§ **AVAILABLE DATA**
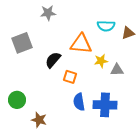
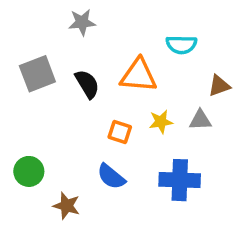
brown triangle: (128, 33) -> (219, 86), moved
black semicircle: (53, 60) -> (87, 84), moved, turned 108
yellow star: (101, 61) -> (161, 122), moved
blue semicircle: (79, 102) -> (111, 177), moved, turned -42

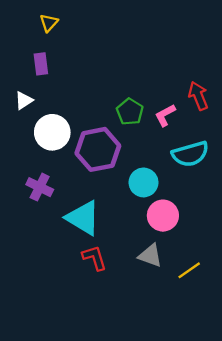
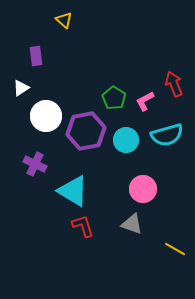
yellow triangle: (49, 23) -> (64, 20), moved, turned -30
cyan circle: (144, 182) -> (126, 140), moved
yellow line: (189, 270) -> (175, 249), moved, turned 65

§ **WHAT THE TASK ASKS**
Lines before the one containing "black semicircle: (53, 60)" are not wanted; repeat that line and the rest of the listing exactly, leaving out pictures.

§ **OUTPUT OF THE TASK**
black semicircle: (53, 60) -> (87, 84), moved, turned 108
yellow star: (101, 61) -> (161, 122), moved
blue semicircle: (79, 102) -> (111, 177), moved, turned -42

yellow triangle: (49, 23) -> (64, 20), moved, turned -30
cyan circle: (144, 182) -> (126, 140), moved
yellow line: (189, 270) -> (175, 249), moved, turned 65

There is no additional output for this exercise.